** INPUT FOR THIS TASK **
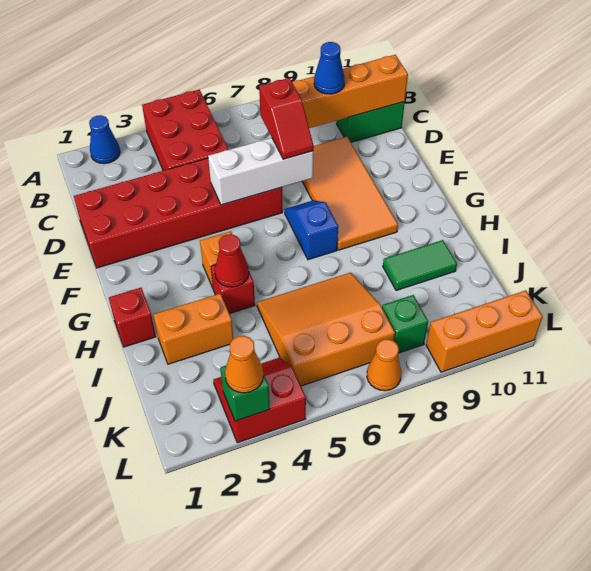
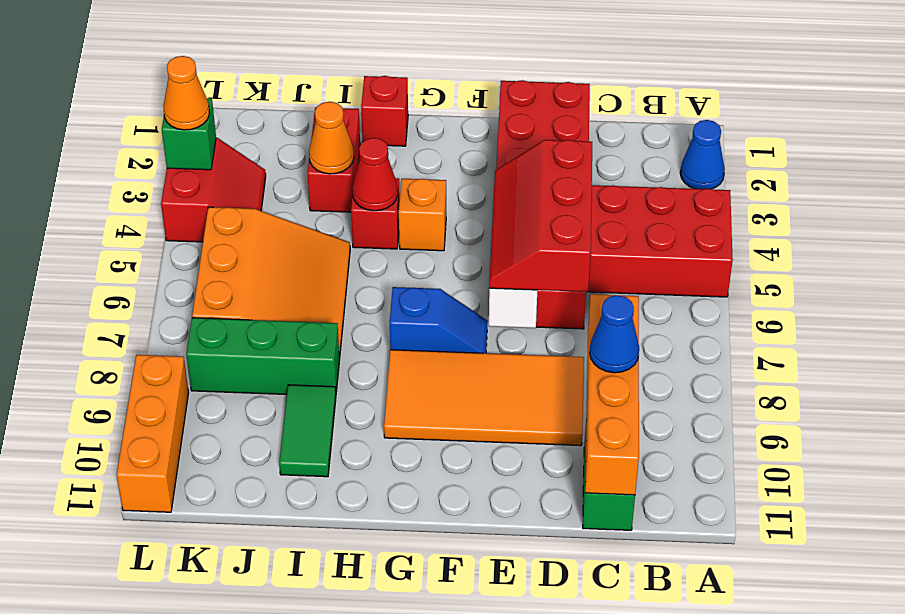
red slope D7:E7 level 3 top D -> red slope D5:E7 level 3 top D
orange brick I2:I3 level 1 -> red brick I2:I3 level 1
green brick K8 level 1 -> green brick I8:K8 level 1
orange cone L7 level 1 -> orange cone I3 level 2

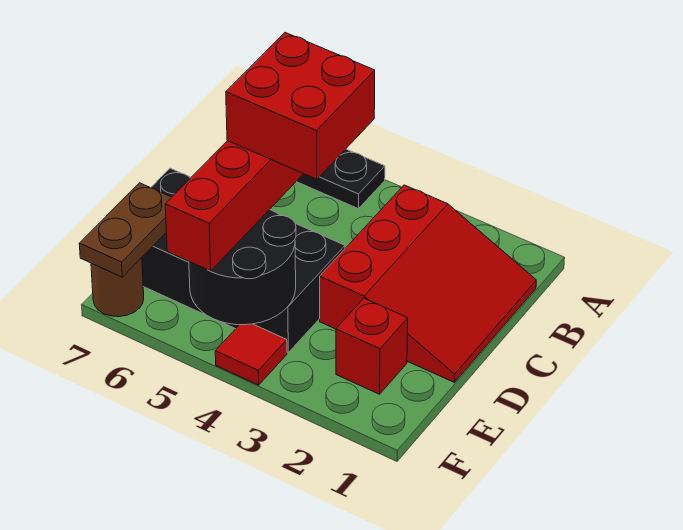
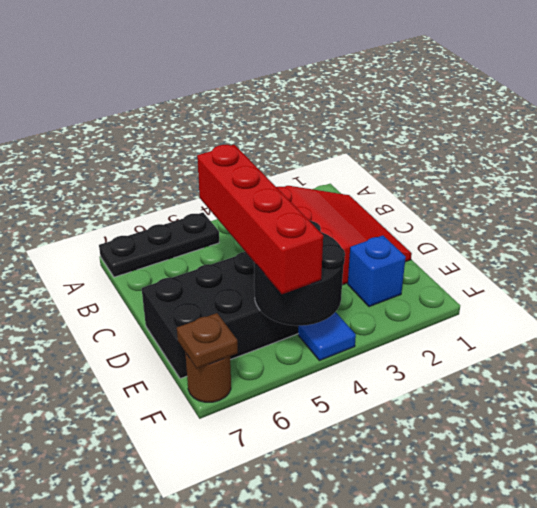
red brick C4:D5 level 4 -> none
red brick E2 level 1 -> blue brick E2 level 1
brown plate E7:F7 level 2 -> brown plate F7 level 2
red tile F4 level 1 -> blue tile F4 level 1

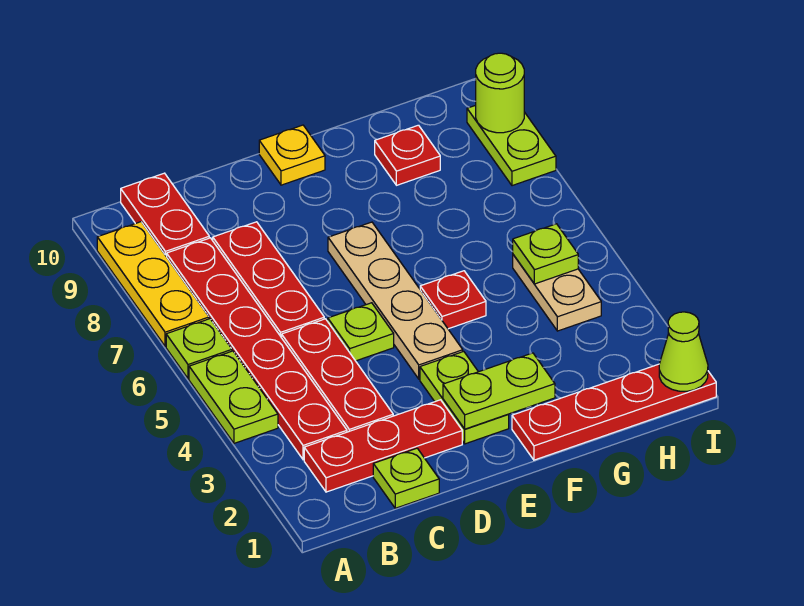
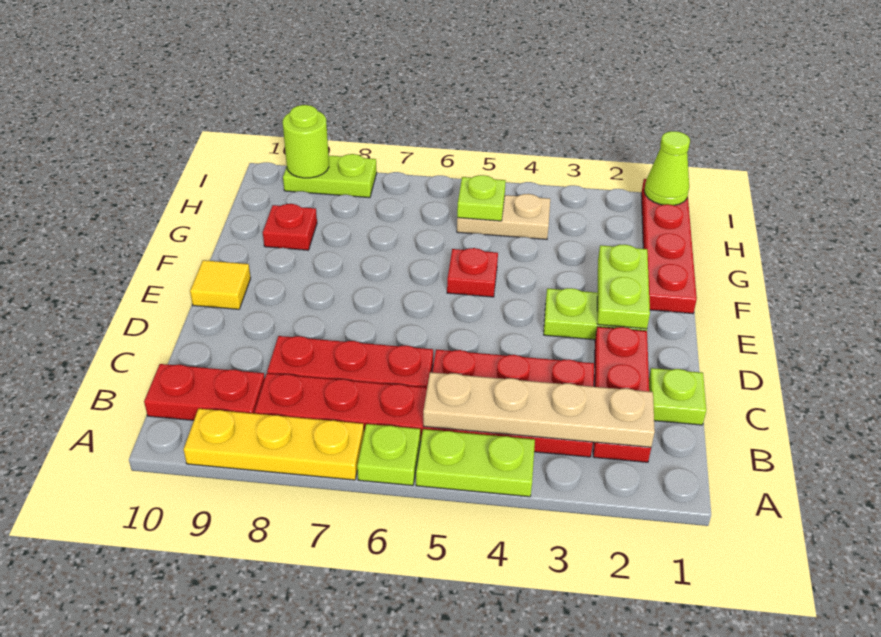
lime plate D5 level 1 -> none
tan plate E4:E7 level 1 -> tan plate B2:B5 level 2
yellow plate E10 level 1 -> yellow tile E10 level 1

** EXERCISE OBJECTIVE **
Please give back exactly, and with no pictures, the lines from where the listing above begins through the line containing "red tile F4 level 1 -> blue tile F4 level 1".

** OUTPUT **
red slope D7:E7 level 3 top D -> red slope D5:E7 level 3 top D
orange brick I2:I3 level 1 -> red brick I2:I3 level 1
green brick K8 level 1 -> green brick I8:K8 level 1
orange cone L7 level 1 -> orange cone I3 level 2

red brick C4:D5 level 4 -> none
red brick E2 level 1 -> blue brick E2 level 1
brown plate E7:F7 level 2 -> brown plate F7 level 2
red tile F4 level 1 -> blue tile F4 level 1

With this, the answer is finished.